What to produce = Every record below must come back exactly as written, with the images dropped.

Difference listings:
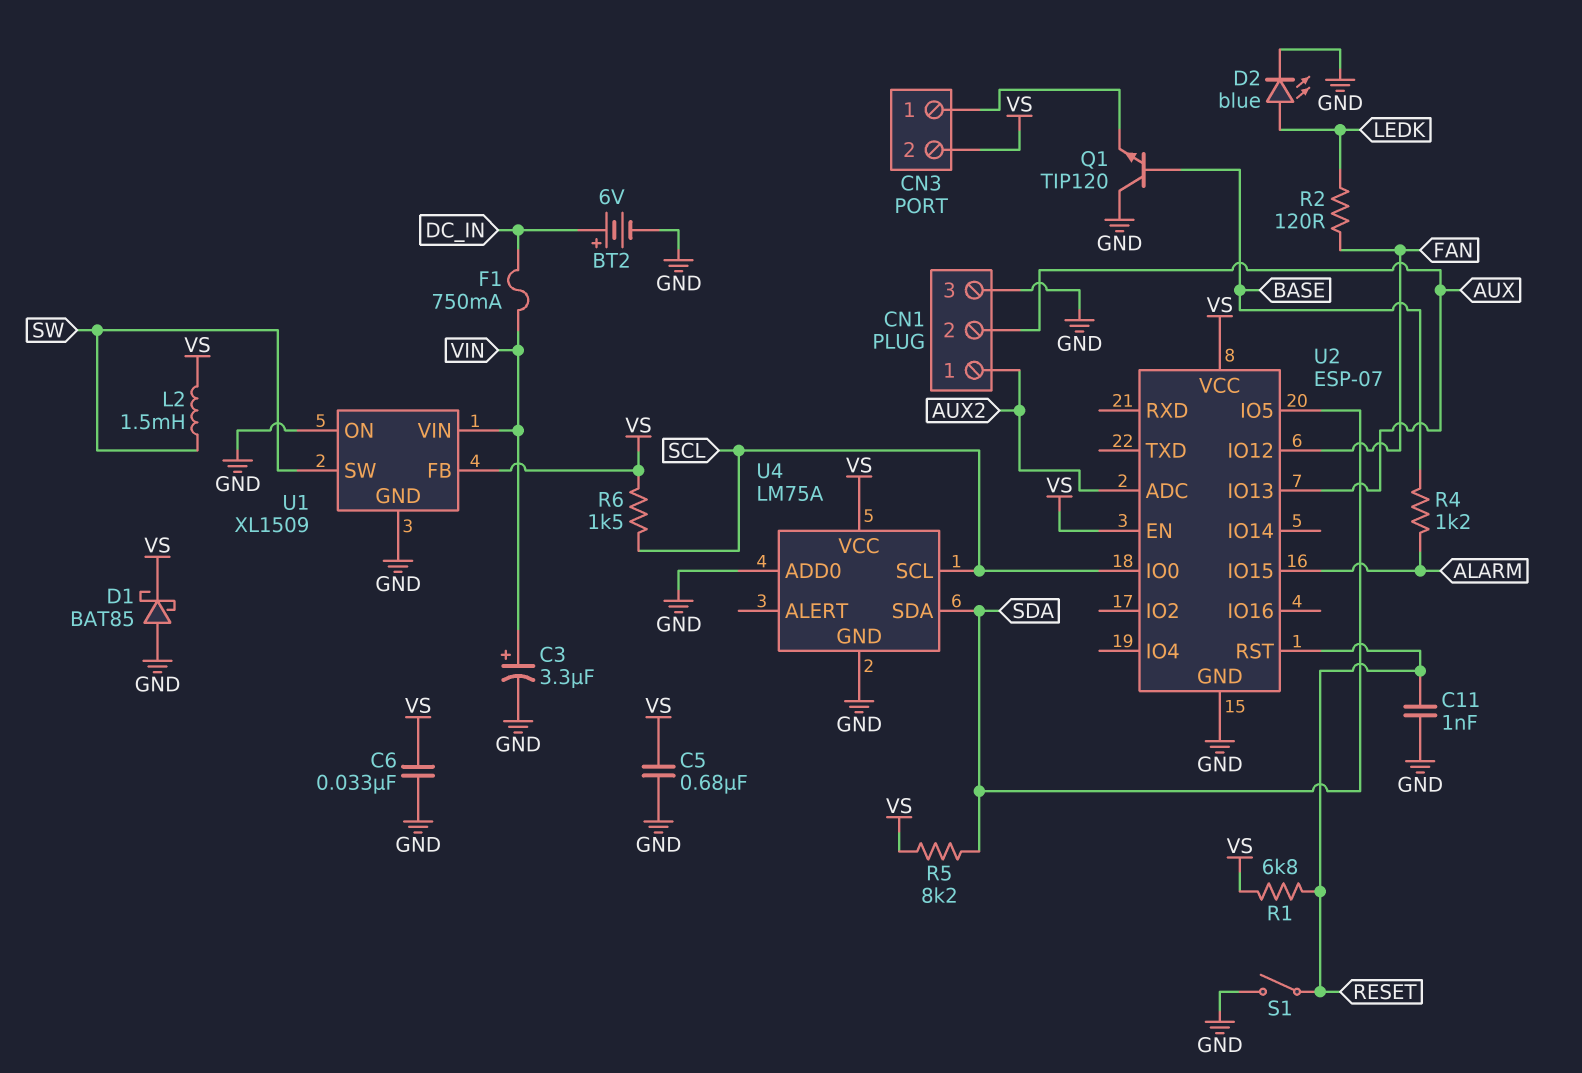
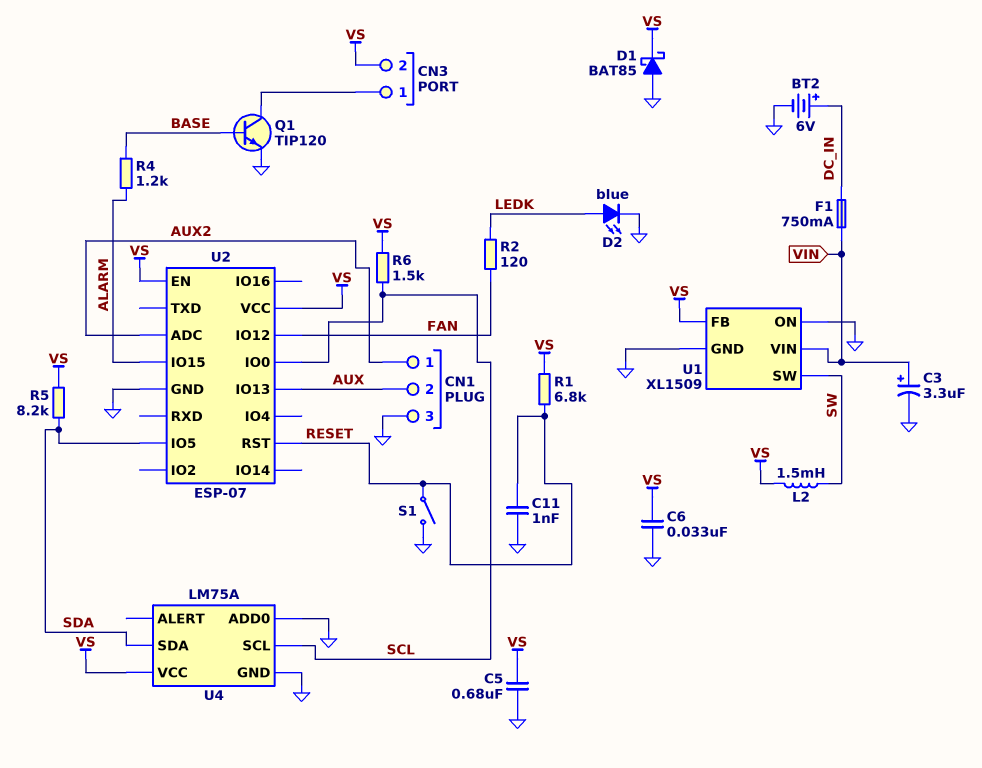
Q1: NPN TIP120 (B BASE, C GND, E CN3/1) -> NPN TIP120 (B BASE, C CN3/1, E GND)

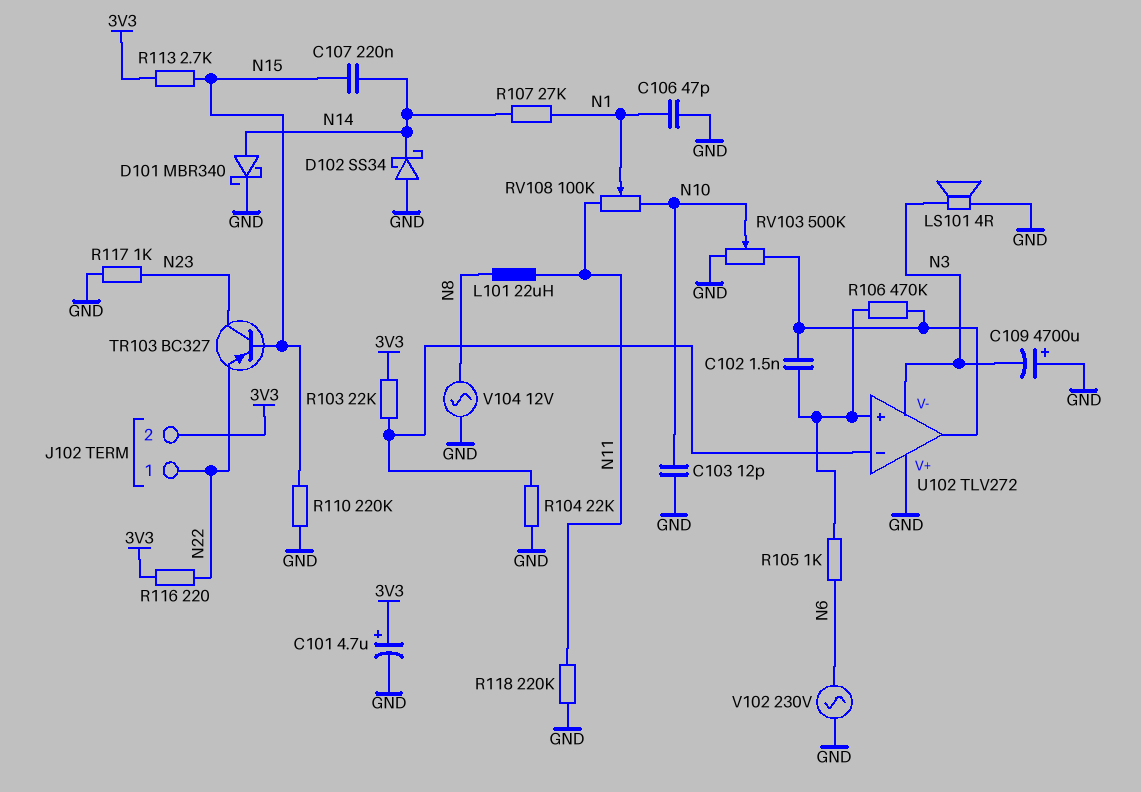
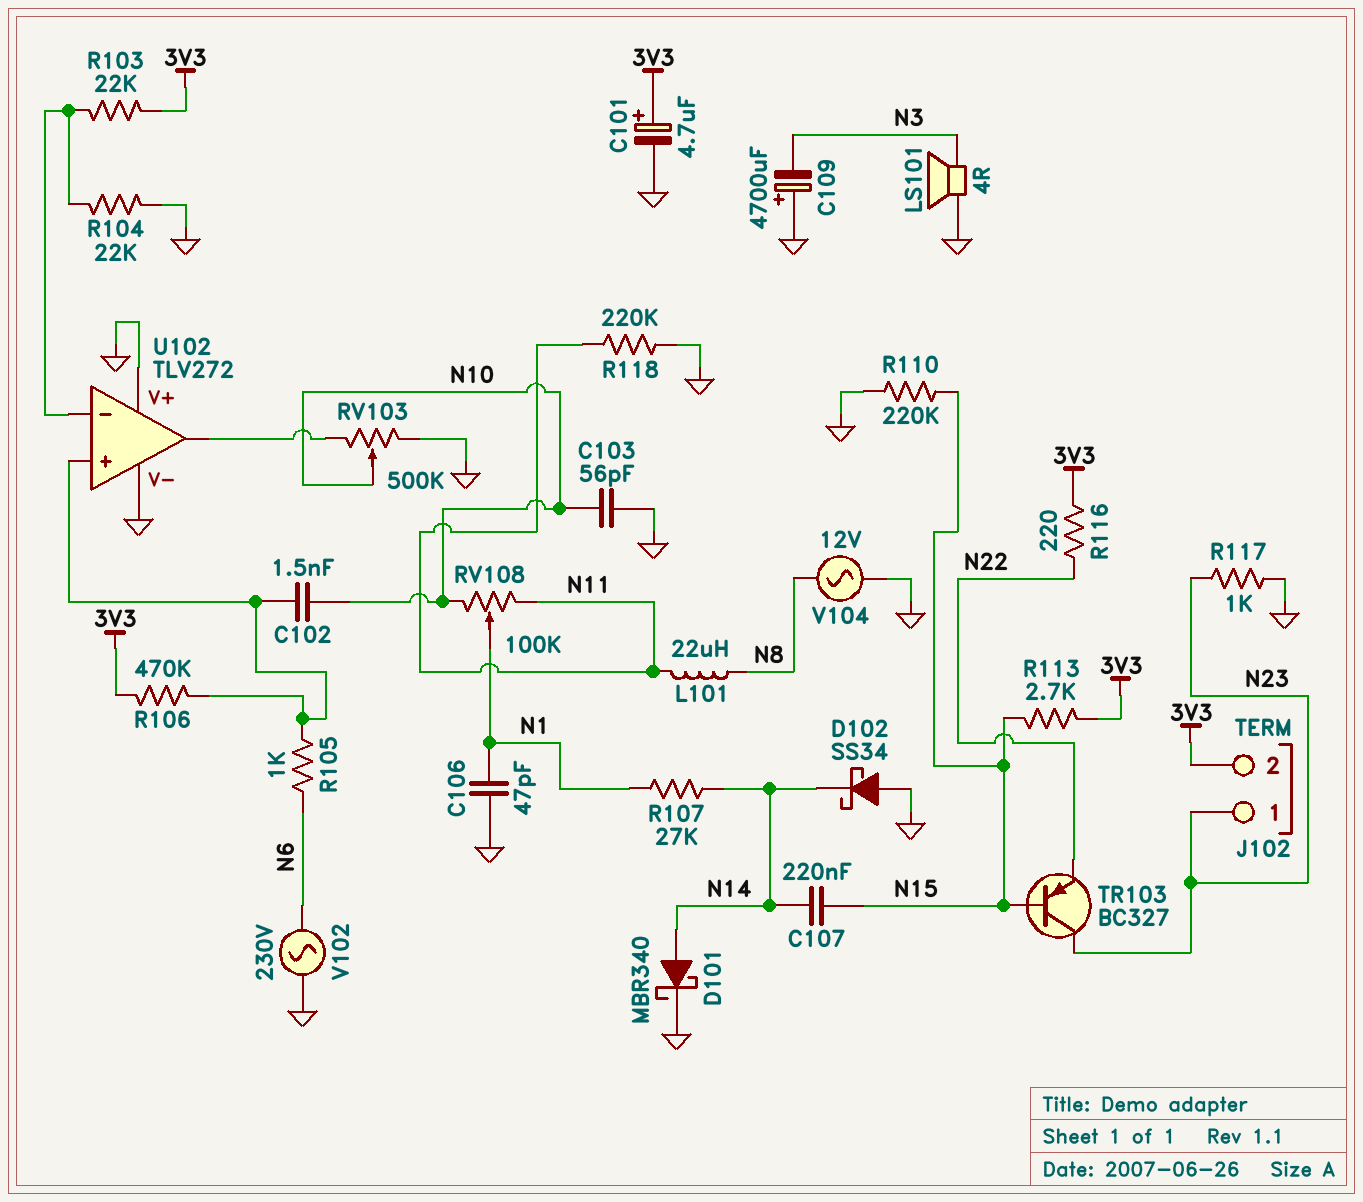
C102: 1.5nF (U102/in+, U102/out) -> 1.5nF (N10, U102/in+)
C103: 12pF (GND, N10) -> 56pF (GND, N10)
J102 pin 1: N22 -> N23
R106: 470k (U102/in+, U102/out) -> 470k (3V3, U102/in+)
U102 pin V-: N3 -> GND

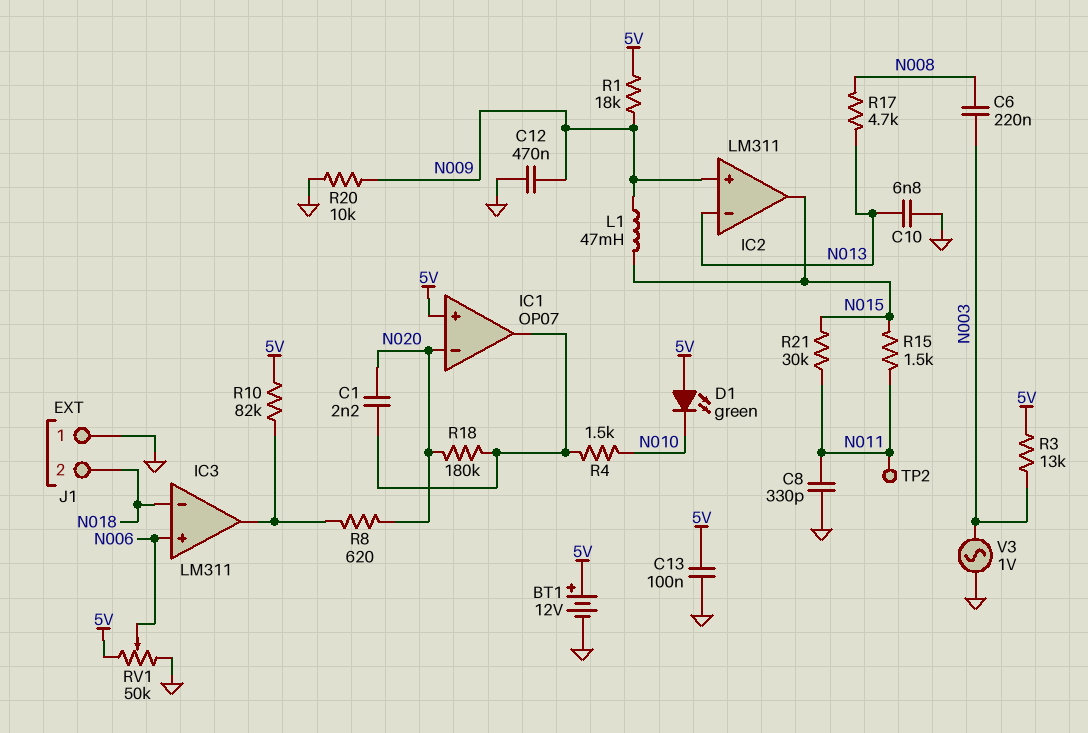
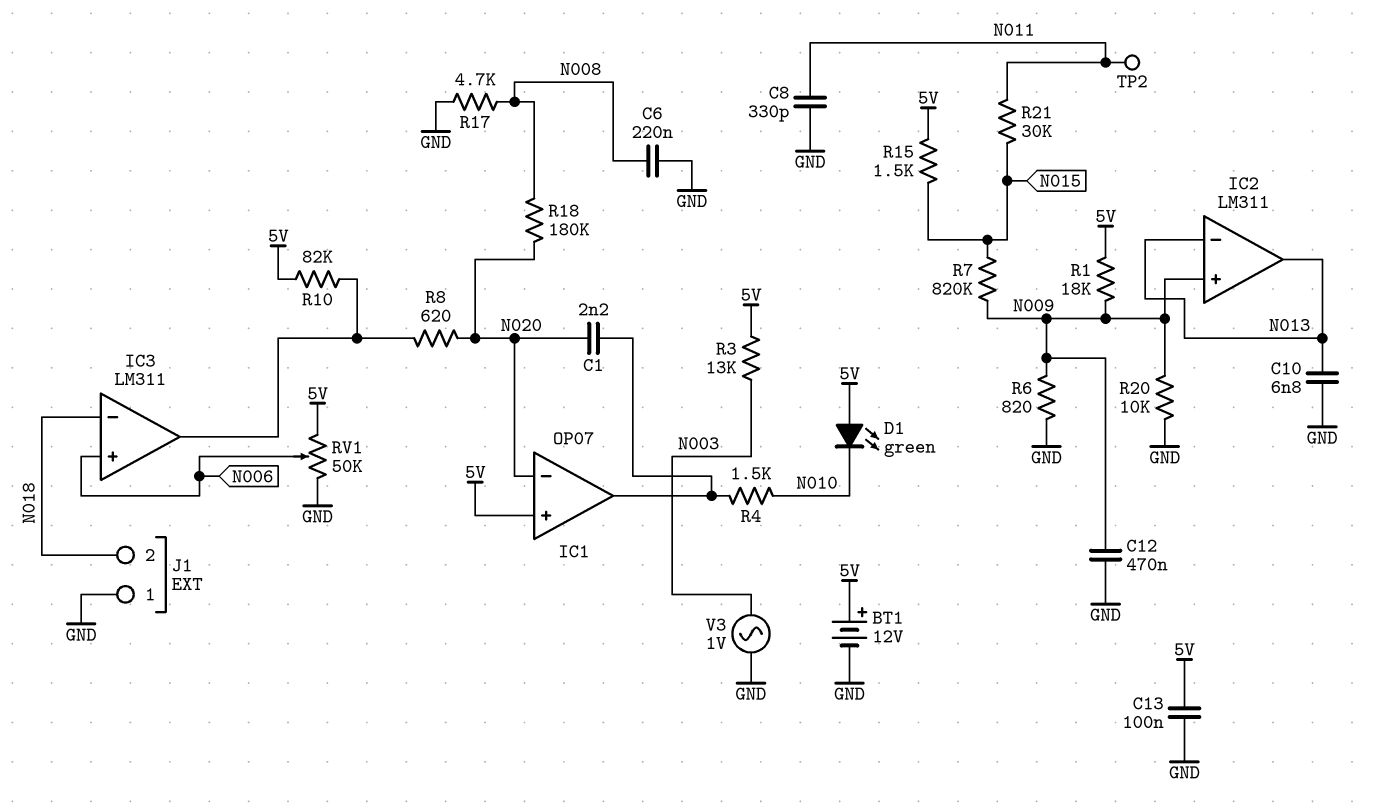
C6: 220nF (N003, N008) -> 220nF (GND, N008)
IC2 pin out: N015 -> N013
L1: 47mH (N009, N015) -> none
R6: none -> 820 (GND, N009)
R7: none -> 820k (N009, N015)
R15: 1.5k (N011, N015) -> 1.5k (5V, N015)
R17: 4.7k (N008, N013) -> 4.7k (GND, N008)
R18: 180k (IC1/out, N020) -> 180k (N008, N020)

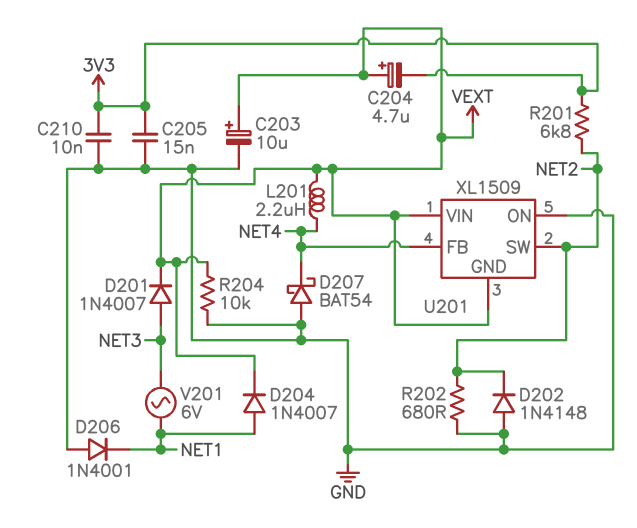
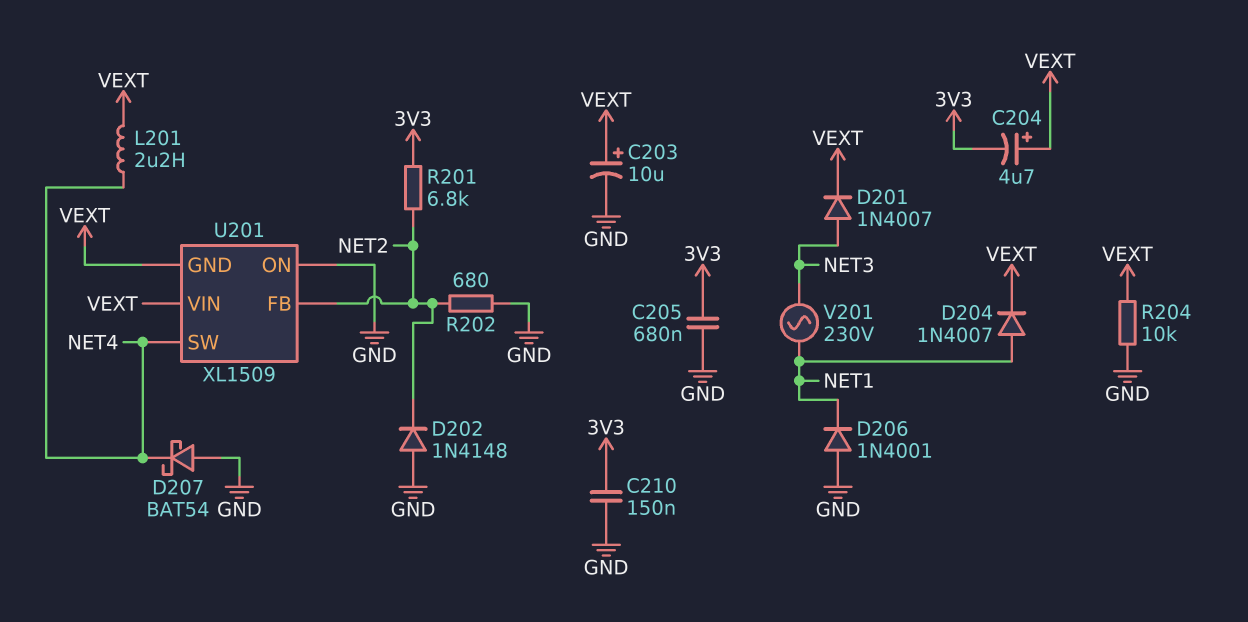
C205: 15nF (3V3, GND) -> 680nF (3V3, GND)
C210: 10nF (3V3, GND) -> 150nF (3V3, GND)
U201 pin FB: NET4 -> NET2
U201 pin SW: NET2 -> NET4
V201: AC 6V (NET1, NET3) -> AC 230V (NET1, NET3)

Result below =
Q1: NPN TIP120 (B BASE, C GND, E CN3/1) -> NPN TIP120 (B BASE, C CN3/1, E GND)

C102: 1.5nF (U102/in+, U102/out) -> 1.5nF (N10, U102/in+)
C103: 12pF (GND, N10) -> 56pF (GND, N10)
J102 pin 1: N22 -> N23
R106: 470k (U102/in+, U102/out) -> 470k (3V3, U102/in+)
U102 pin V-: N3 -> GND

C6: 220nF (N003, N008) -> 220nF (GND, N008)
IC2 pin out: N015 -> N013
L1: 47mH (N009, N015) -> none
R6: none -> 820 (GND, N009)
R7: none -> 820k (N009, N015)
R15: 1.5k (N011, N015) -> 1.5k (5V, N015)
R17: 4.7k (N008, N013) -> 4.7k (GND, N008)
R18: 180k (IC1/out, N020) -> 180k (N008, N020)

C205: 15nF (3V3, GND) -> 680nF (3V3, GND)
C210: 10nF (3V3, GND) -> 150nF (3V3, GND)
U201 pin FB: NET4 -> NET2
U201 pin SW: NET2 -> NET4
V201: AC 6V (NET1, NET3) -> AC 230V (NET1, NET3)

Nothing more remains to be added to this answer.